Exercise input -
——————————
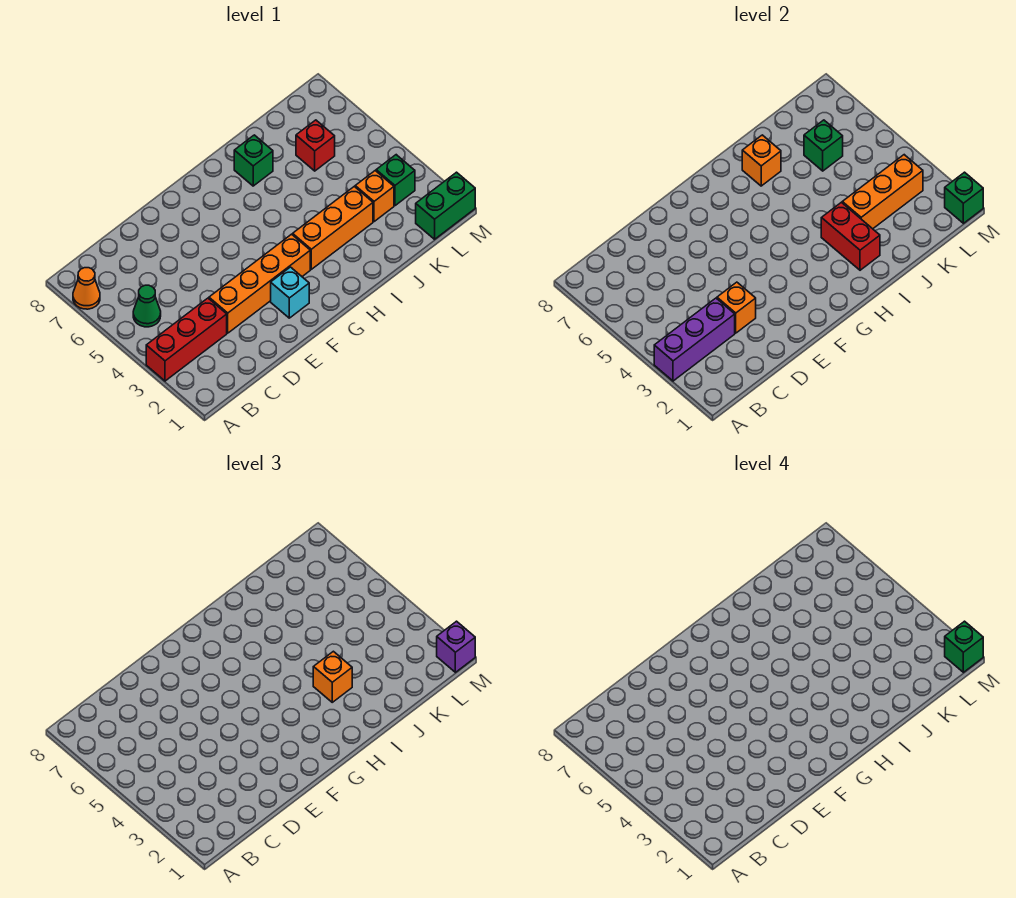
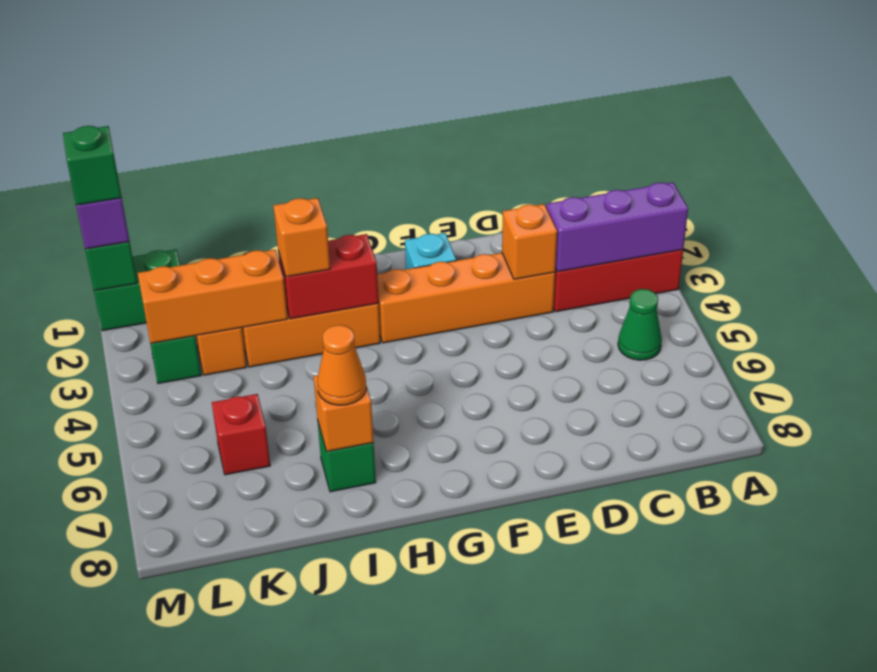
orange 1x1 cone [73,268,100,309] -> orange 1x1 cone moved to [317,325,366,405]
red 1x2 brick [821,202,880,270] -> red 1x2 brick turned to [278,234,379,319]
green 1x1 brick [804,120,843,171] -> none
——————————
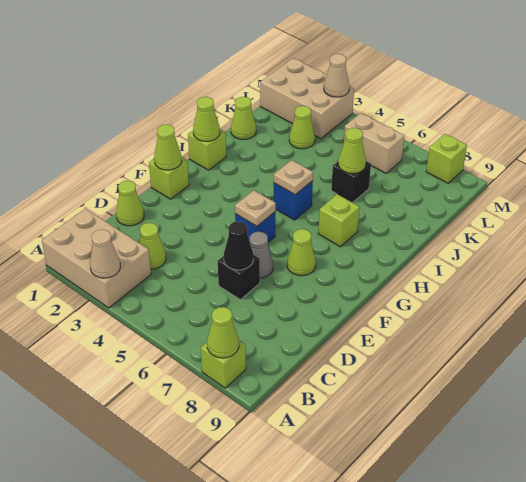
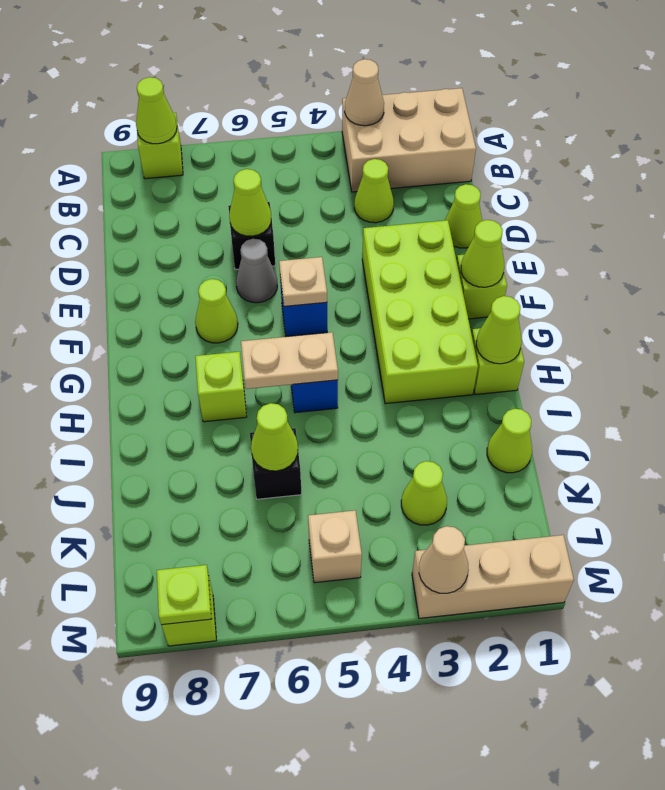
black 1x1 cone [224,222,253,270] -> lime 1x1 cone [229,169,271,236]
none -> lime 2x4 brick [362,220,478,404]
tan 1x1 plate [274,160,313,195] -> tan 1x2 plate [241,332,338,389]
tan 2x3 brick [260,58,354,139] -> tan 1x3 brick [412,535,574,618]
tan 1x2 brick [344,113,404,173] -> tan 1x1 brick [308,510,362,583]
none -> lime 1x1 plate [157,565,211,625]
——————————
Action item - The response should hold exactly the lines starting at the line with "red 1x2 brick [821,202,880,270]" and ending at the line with "green 1x1 brick [804,120,843,171] -> none", and no other line of the material above.

Exercise answer -
red 1x2 brick [821,202,880,270] -> red 1x2 brick turned to [278,234,379,319]
green 1x1 brick [804,120,843,171] -> none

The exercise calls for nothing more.